Task to carry out: When you copy the data, keep every word exactly as it is and leave the pictures out.

[Change detection data]
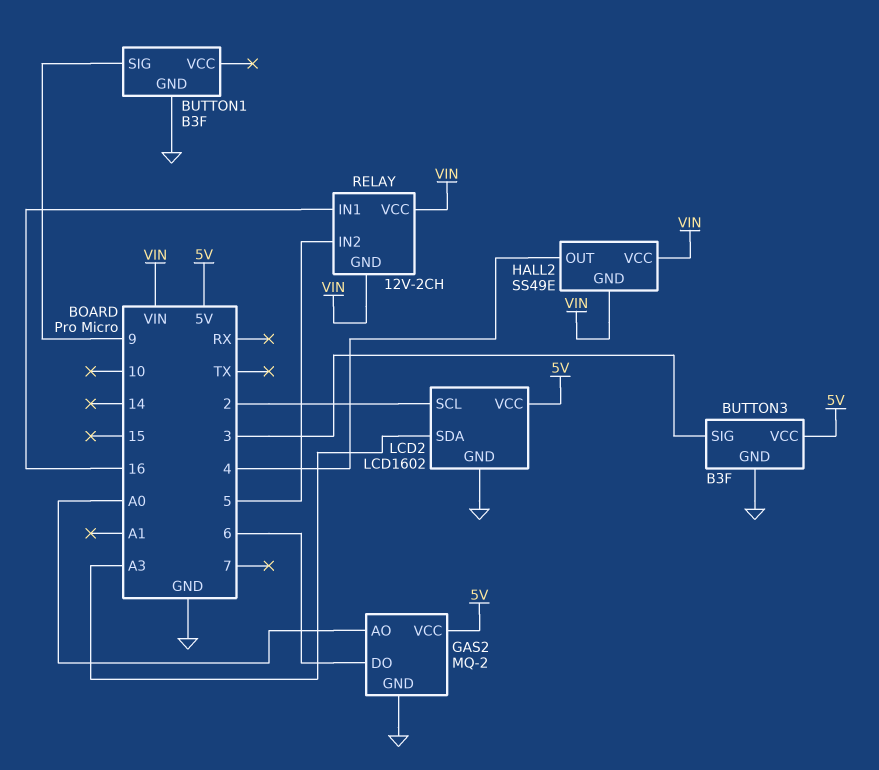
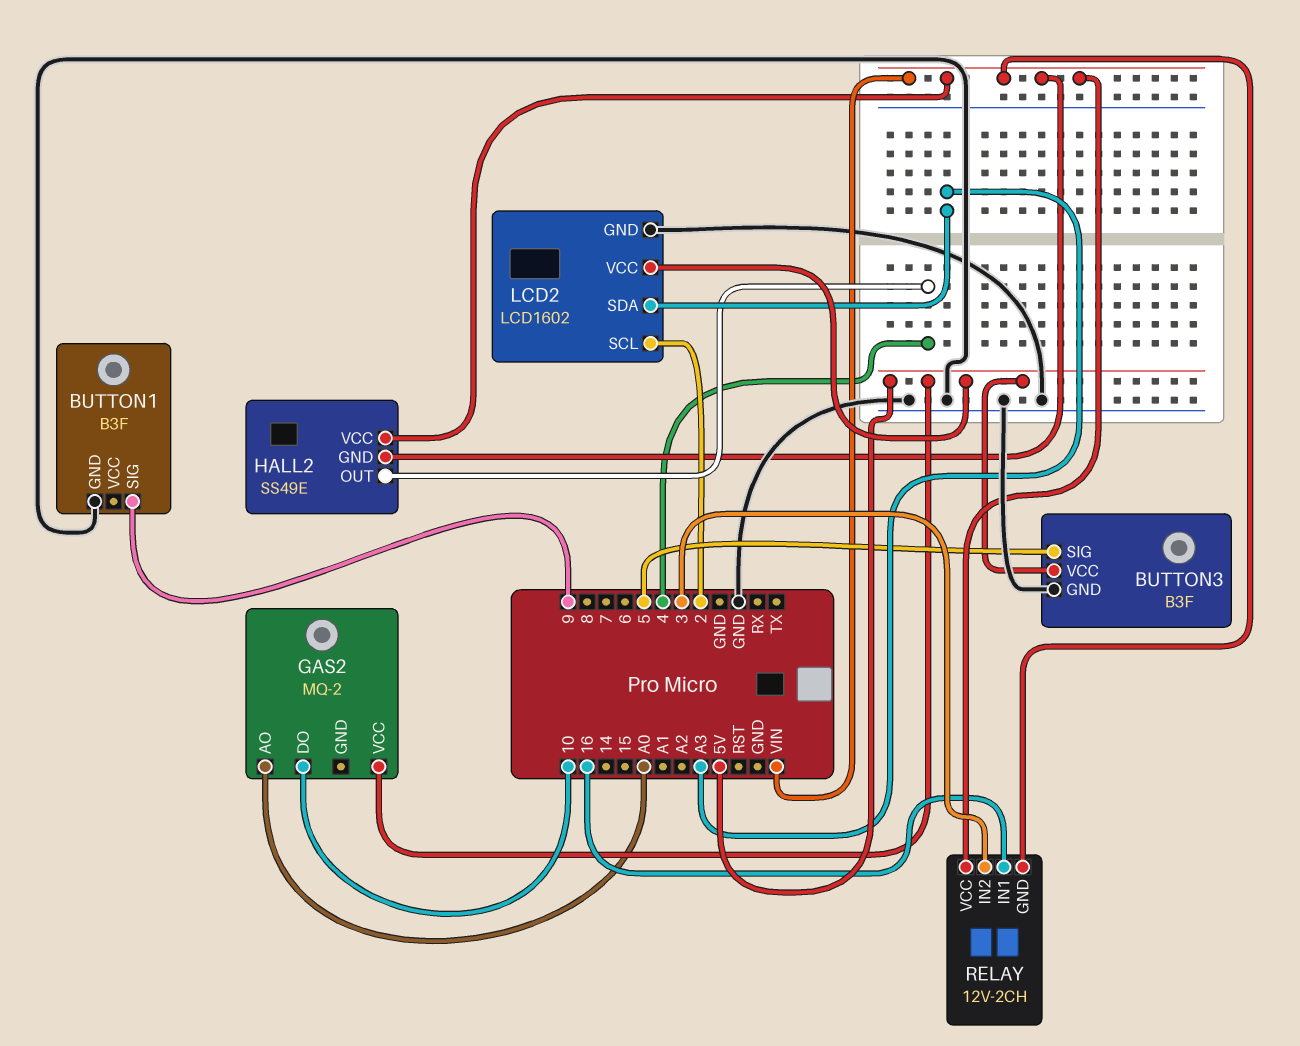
BUTTON3 pin SIG: 3 -> 5
GAS2 pin DO: 6 -> 10
GAS2 pin GND: GND -> none
RELAY pin IN2: 5 -> 3

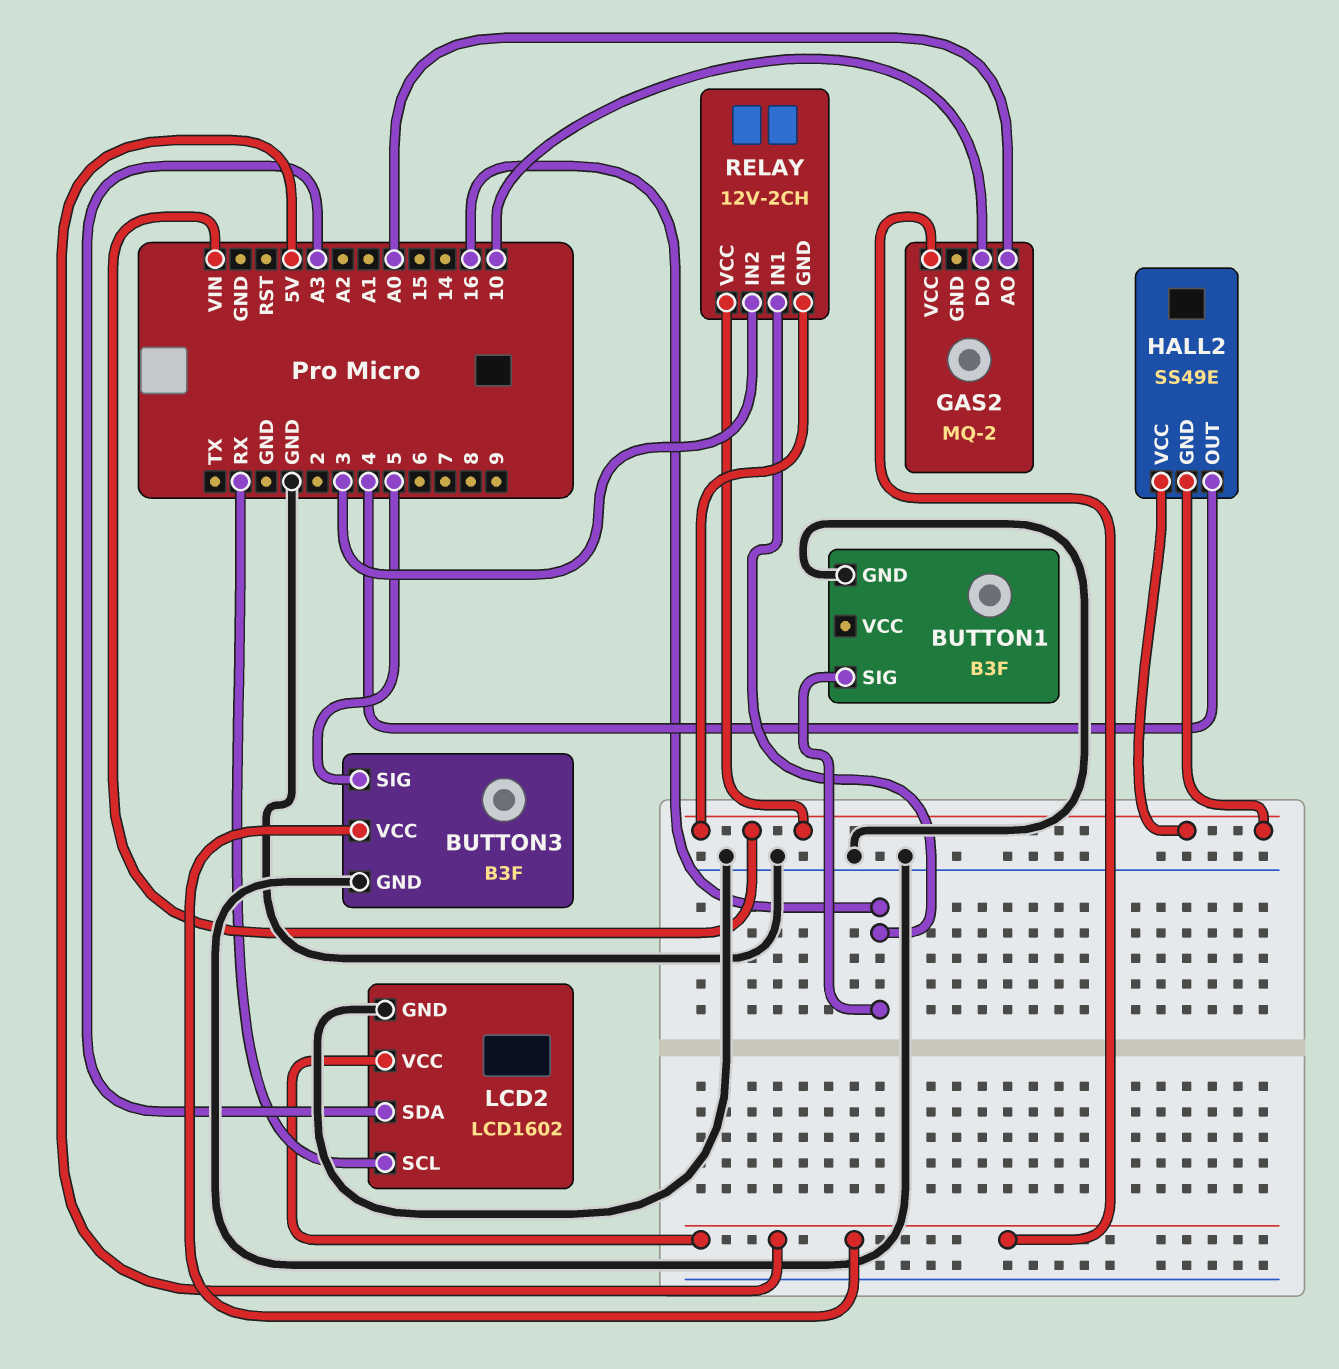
BUTTON1 pin SIG: 9 -> 16
LCD2 pin SCL: 2 -> RX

Exercise output:
BUTTON3 pin SIG: 3 -> 5
GAS2 pin DO: 6 -> 10
GAS2 pin GND: GND -> none
RELAY pin IN2: 5 -> 3

BUTTON1 pin SIG: 9 -> 16
LCD2 pin SCL: 2 -> RX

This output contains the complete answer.